Your instructions
With the pictures left out, write out exactly the lines of the listing below that run from the line with "none -> brown plate H8:K9 level 1" through the line with "none -> purple cone I3 level 2".

Input material
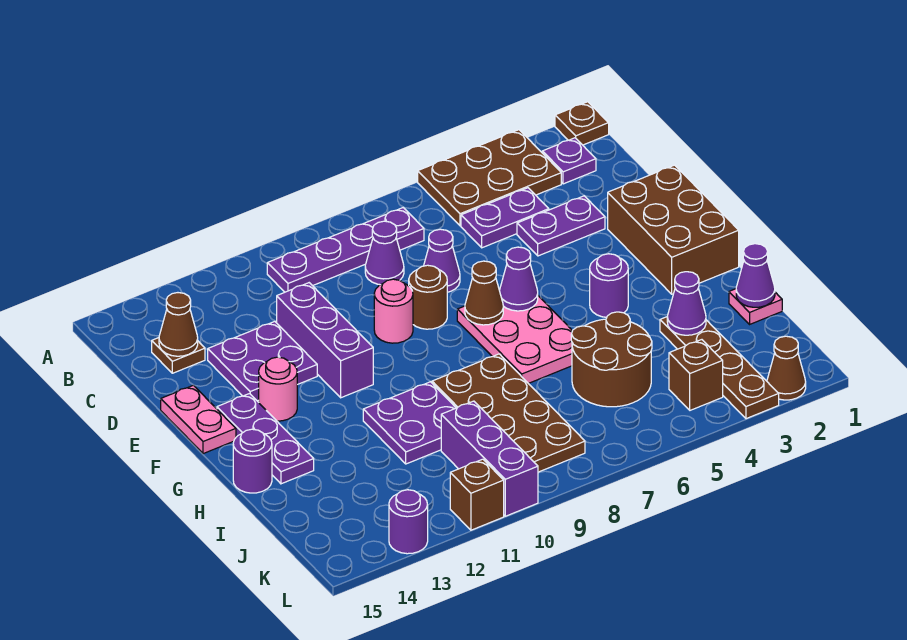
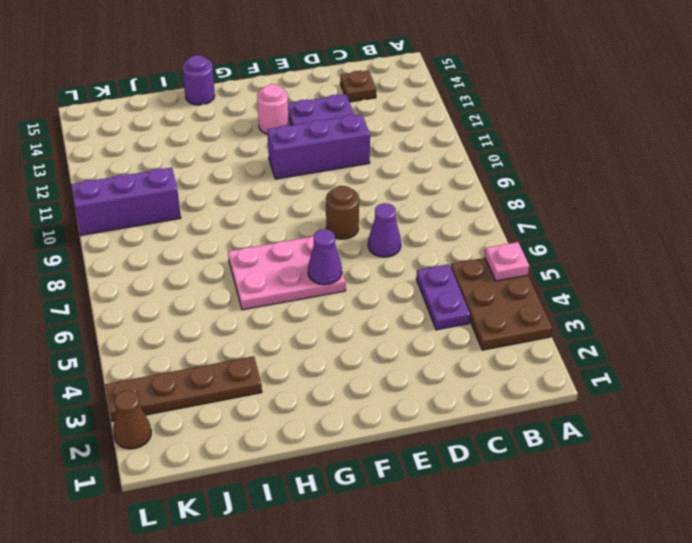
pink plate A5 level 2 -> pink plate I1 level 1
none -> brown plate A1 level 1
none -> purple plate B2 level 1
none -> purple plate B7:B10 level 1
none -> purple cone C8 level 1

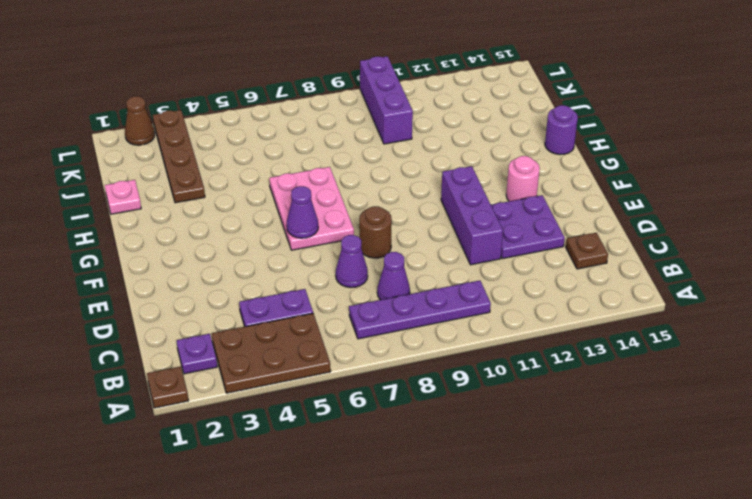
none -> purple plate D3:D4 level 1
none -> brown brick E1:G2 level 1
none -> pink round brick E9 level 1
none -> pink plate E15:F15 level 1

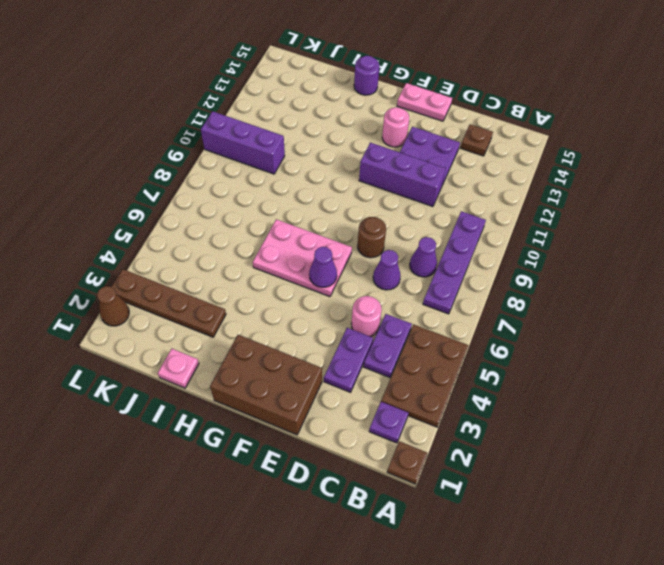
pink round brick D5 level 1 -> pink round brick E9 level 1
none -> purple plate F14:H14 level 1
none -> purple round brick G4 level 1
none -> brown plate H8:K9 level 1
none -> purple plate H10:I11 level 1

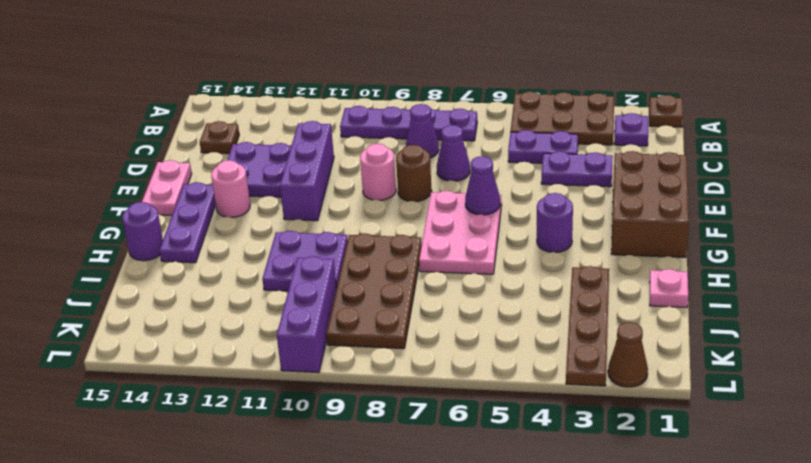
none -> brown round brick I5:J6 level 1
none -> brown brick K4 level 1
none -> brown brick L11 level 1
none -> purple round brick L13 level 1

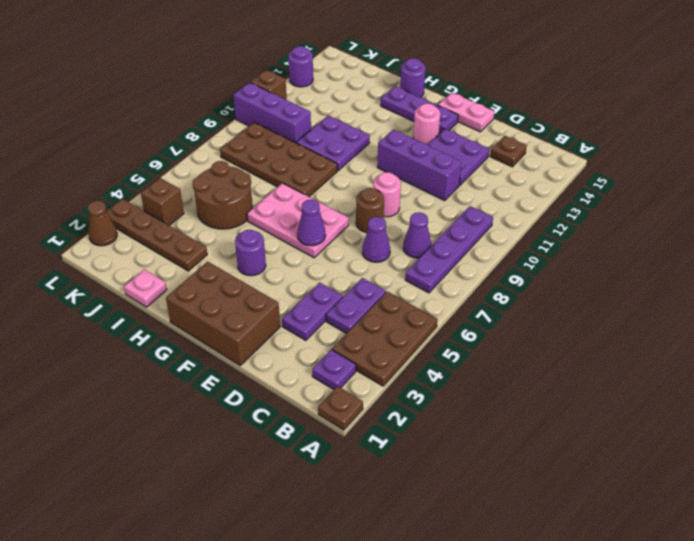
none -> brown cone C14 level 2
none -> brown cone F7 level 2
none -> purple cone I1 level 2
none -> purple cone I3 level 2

...

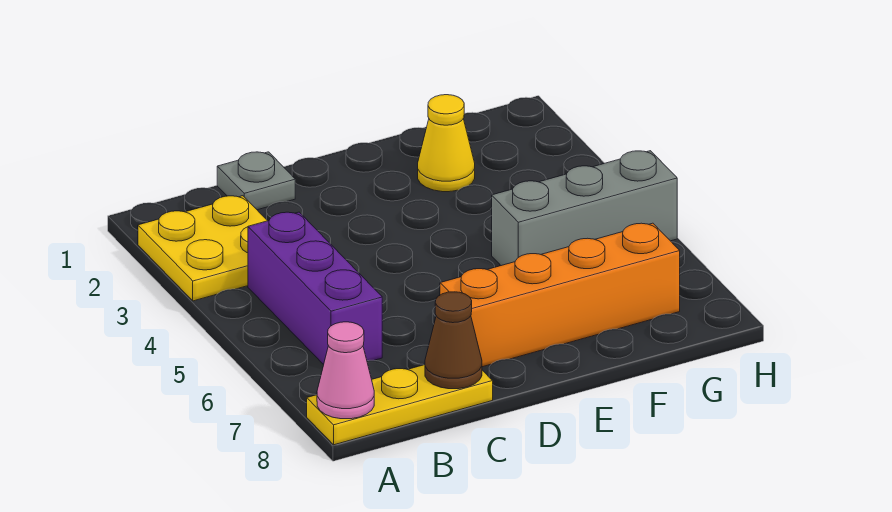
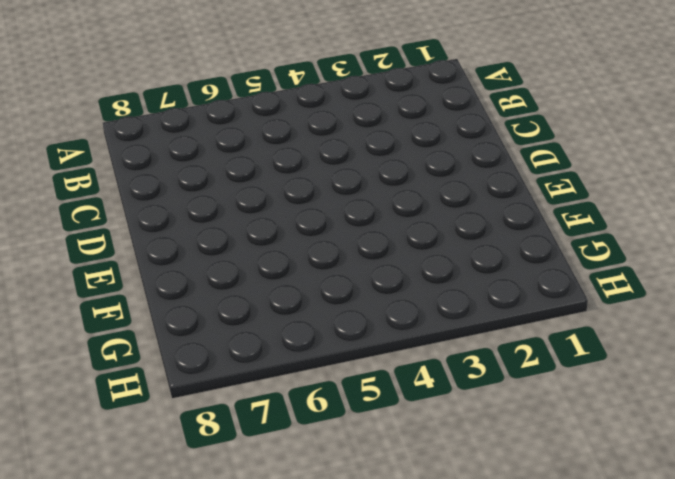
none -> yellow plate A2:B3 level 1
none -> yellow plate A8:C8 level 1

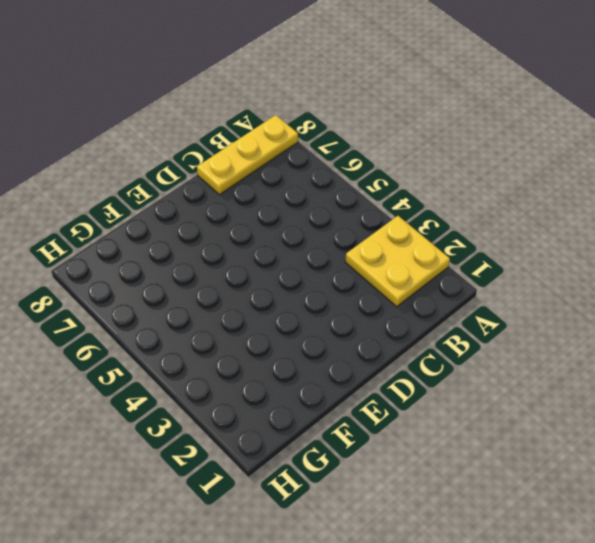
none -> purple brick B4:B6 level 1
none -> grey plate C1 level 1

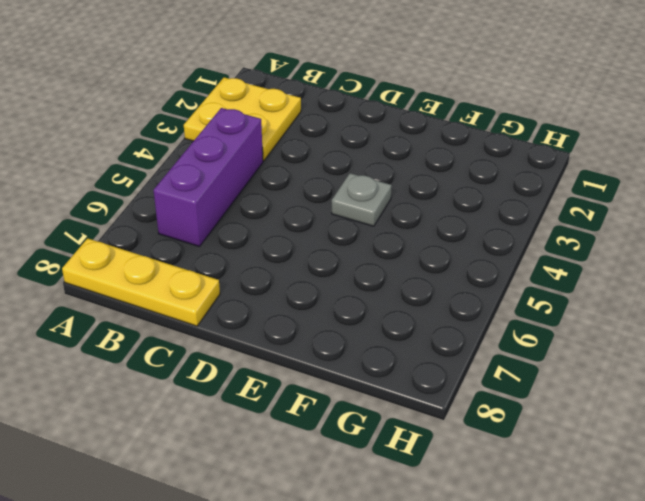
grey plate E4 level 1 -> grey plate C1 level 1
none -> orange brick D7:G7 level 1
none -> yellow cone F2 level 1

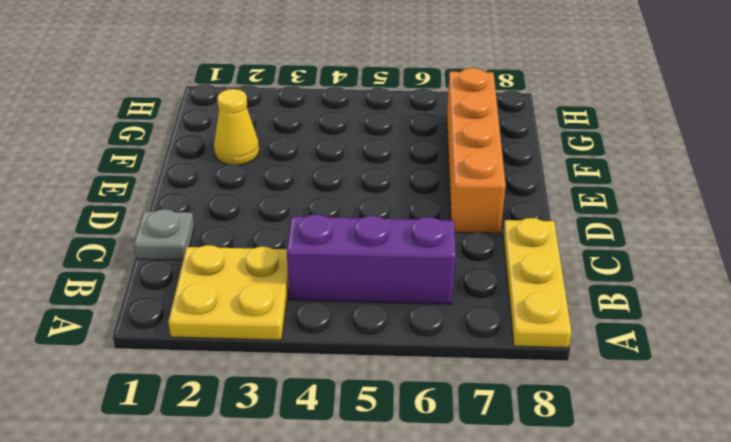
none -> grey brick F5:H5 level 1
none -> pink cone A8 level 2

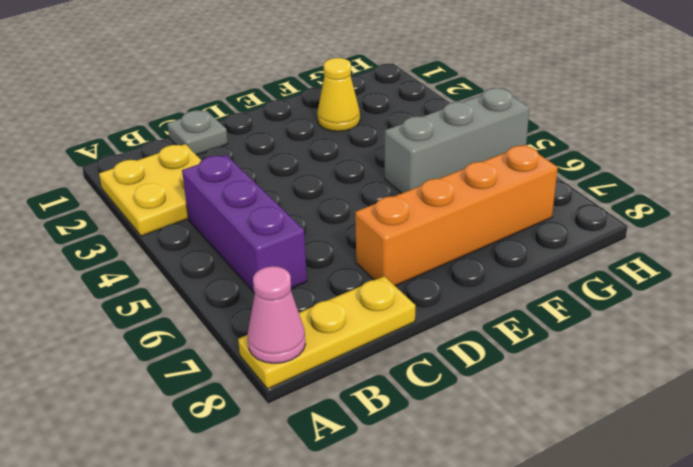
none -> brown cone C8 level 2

--

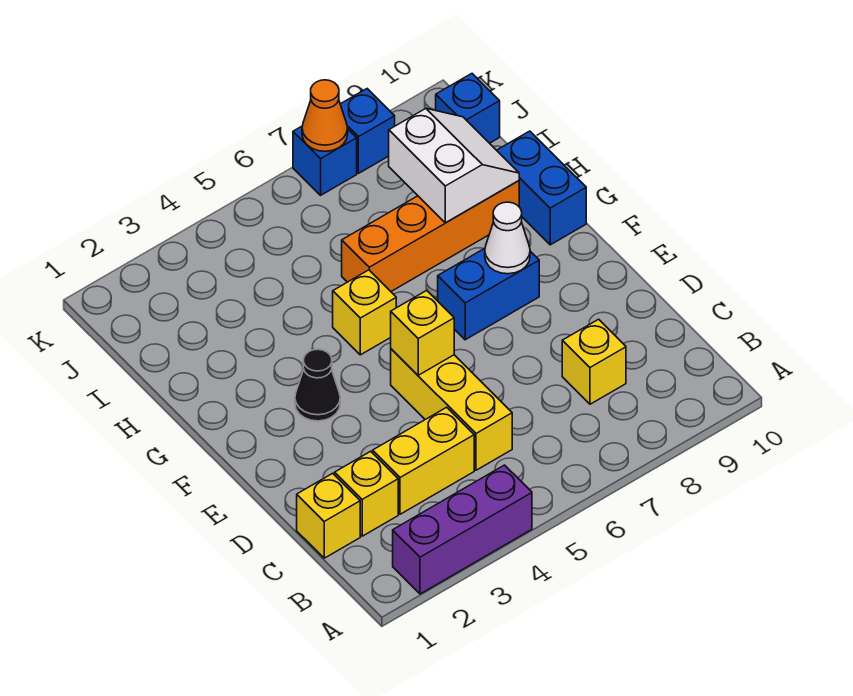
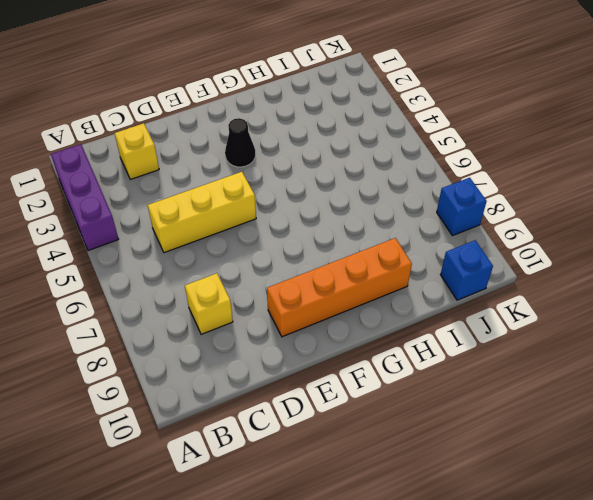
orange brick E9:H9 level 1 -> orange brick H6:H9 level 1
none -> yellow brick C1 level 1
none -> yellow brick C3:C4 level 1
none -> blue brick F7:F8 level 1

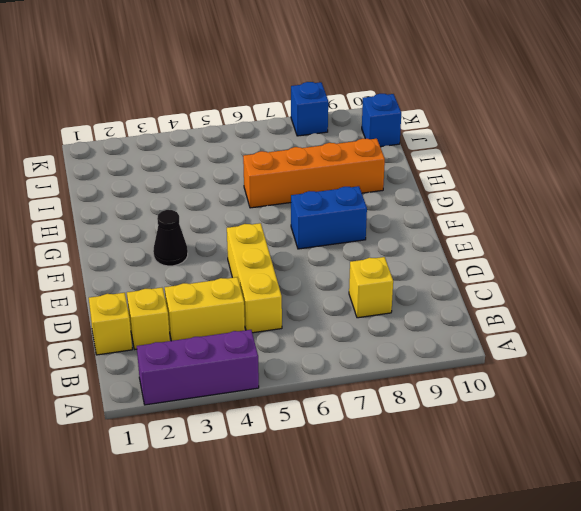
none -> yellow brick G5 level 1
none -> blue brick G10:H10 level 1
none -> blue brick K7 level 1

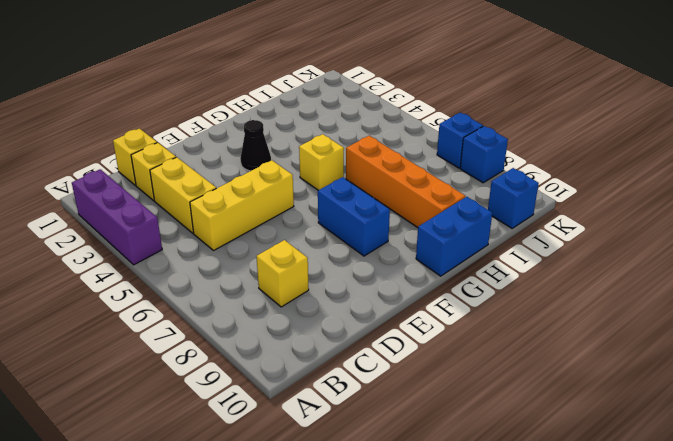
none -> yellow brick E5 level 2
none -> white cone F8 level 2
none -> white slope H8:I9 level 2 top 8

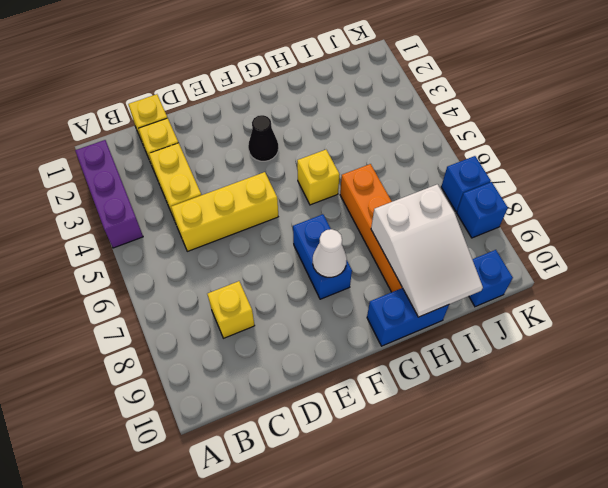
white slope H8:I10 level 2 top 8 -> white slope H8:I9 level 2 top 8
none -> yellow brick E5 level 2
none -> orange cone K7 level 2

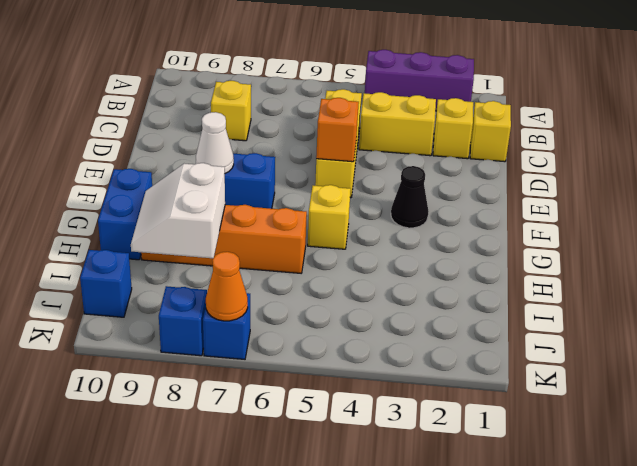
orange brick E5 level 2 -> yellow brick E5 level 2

Response to the exercise
none -> brown plate H8:K9 level 1
none -> purple plate H10:I11 level 1

none -> brown round brick I5:J6 level 1
none -> brown brick K4 level 1
none -> brown brick L11 level 1
none -> purple round brick L13 level 1

none -> brown cone C14 level 2
none -> brown cone F7 level 2
none -> purple cone I1 level 2
none -> purple cone I3 level 2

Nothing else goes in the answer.